**TASK TO CARRY OUT**
Would you please repeat exactly the entries below, starting at the line with "yellow candle [357,427,401,495] -> none" and ending at the line with "none -> yellow dumbbell [101,268,194,319]", and nothing outside that range? Leave out the pictures.
═══ DATA TO EXAMINE
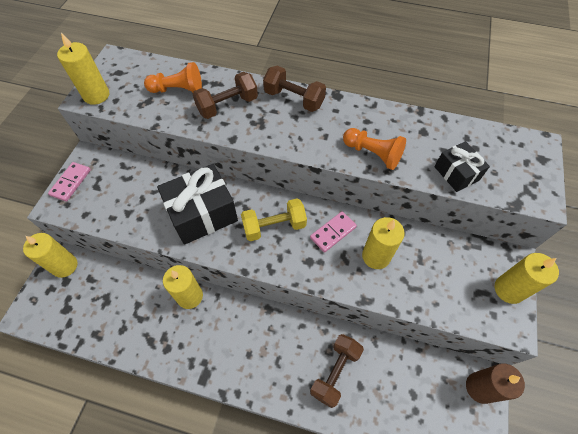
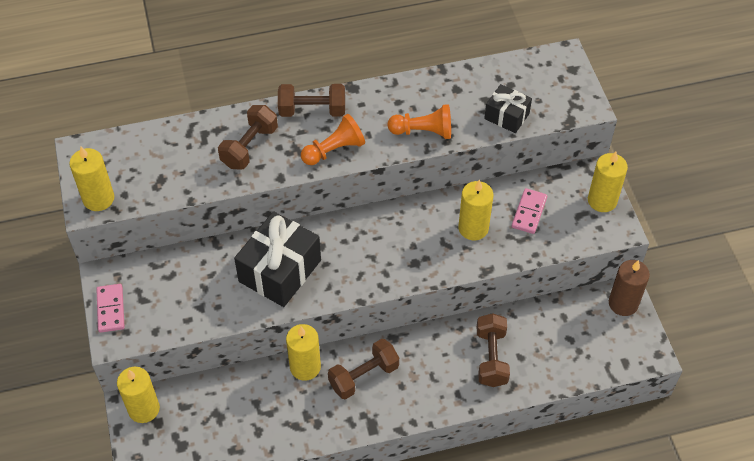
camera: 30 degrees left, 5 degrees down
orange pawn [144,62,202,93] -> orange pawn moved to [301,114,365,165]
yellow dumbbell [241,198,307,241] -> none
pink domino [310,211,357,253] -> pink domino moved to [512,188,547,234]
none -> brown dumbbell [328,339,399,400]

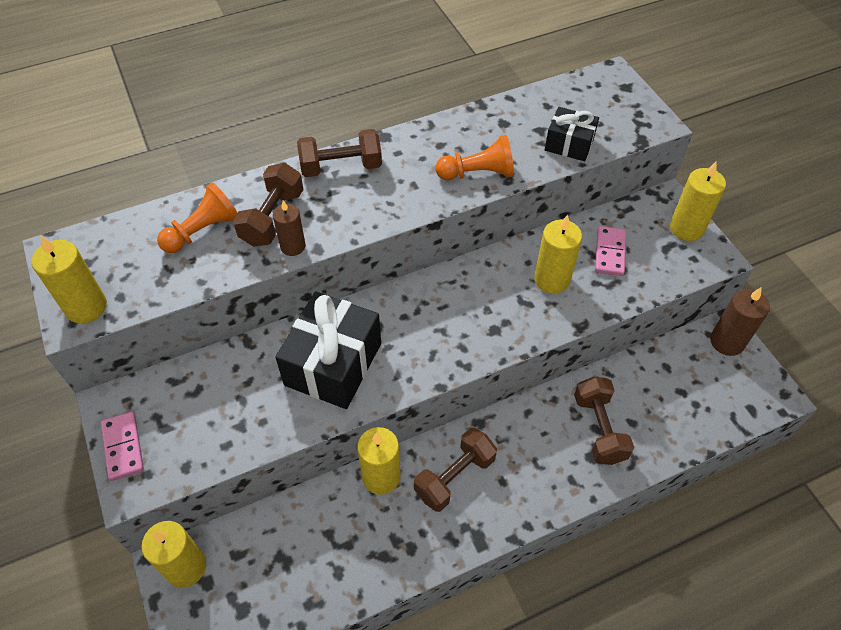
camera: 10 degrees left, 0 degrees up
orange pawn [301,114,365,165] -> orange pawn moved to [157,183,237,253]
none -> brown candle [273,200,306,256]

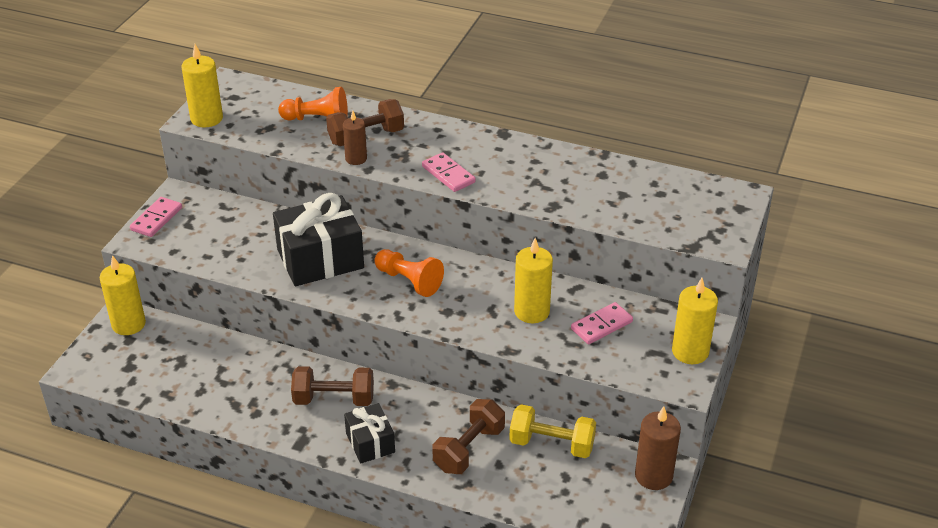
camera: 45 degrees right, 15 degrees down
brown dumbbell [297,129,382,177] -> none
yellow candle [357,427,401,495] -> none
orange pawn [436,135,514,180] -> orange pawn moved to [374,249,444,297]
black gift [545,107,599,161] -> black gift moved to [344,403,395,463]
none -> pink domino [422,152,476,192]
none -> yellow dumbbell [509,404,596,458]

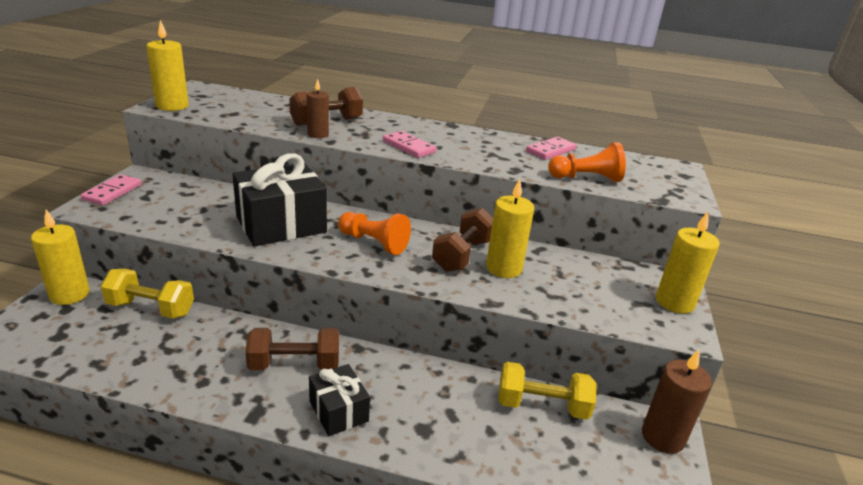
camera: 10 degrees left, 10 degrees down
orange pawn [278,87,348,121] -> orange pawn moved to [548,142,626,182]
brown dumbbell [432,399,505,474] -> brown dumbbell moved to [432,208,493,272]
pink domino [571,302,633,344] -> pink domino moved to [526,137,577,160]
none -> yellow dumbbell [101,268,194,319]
══════
═══ DATA TO EXAMINE
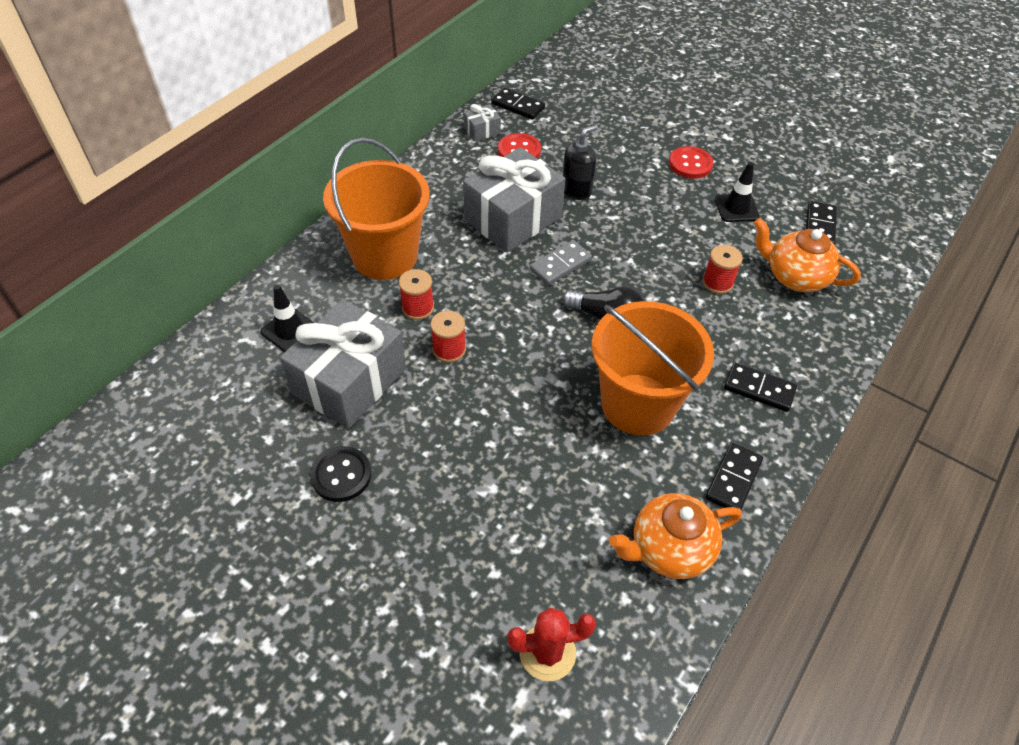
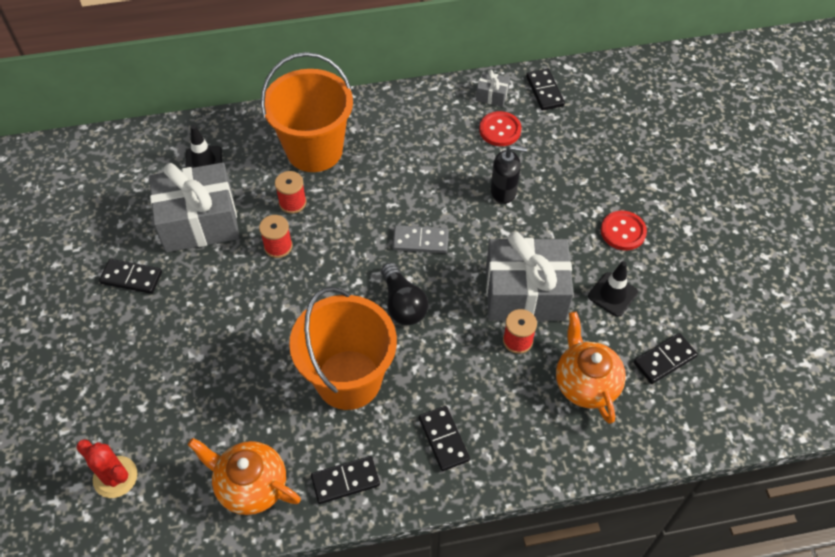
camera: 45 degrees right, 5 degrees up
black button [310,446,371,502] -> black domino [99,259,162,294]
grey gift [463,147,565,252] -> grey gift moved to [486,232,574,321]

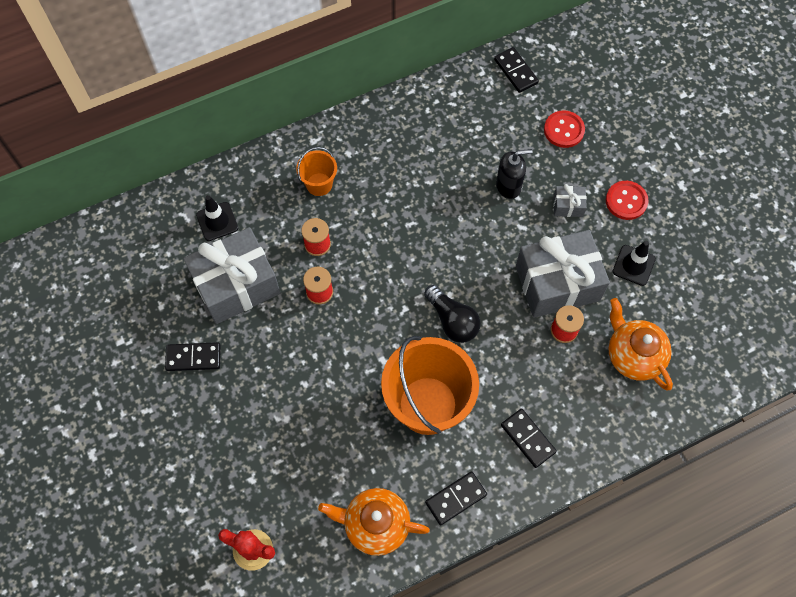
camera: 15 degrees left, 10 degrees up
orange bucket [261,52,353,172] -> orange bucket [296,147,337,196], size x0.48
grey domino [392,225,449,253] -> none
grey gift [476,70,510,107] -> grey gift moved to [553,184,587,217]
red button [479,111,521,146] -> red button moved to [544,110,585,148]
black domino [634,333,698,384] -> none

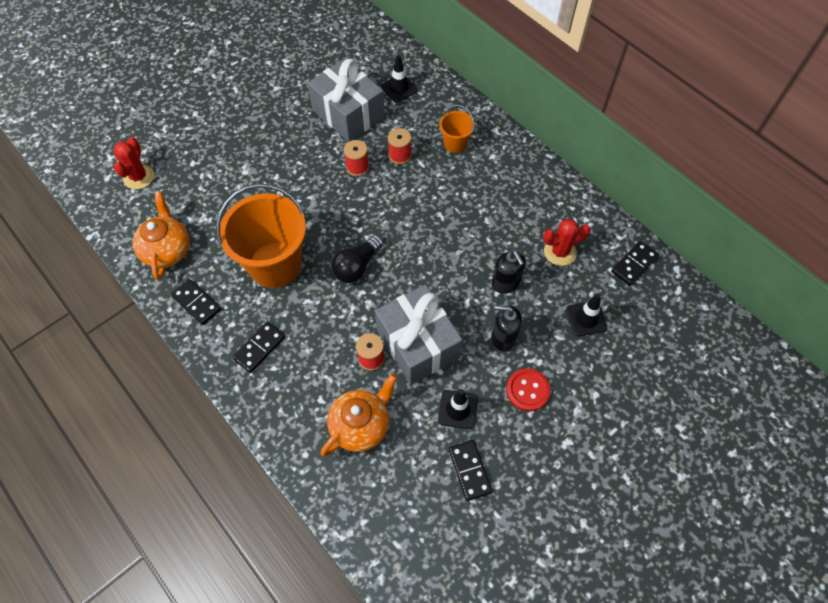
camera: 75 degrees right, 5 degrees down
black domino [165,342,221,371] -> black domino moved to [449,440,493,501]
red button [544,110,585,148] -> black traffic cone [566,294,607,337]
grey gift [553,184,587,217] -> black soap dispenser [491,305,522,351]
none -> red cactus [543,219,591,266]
══════
**YOUR RESPONSE**
yellow candle [357,427,401,495] -> none
orange pawn [436,135,514,180] -> orange pawn moved to [374,249,444,297]
black gift [545,107,599,161] -> black gift moved to [344,403,395,463]
none -> pink domino [422,152,476,192]
none -> yellow dumbbell [509,404,596,458]

camera: 10 degrees left, 10 degrees down
orange pawn [278,87,348,121] -> orange pawn moved to [548,142,626,182]
brown dumbbell [432,399,505,474] -> brown dumbbell moved to [432,208,493,272]
pink domino [571,302,633,344] -> pink domino moved to [526,137,577,160]
none -> yellow dumbbell [101,268,194,319]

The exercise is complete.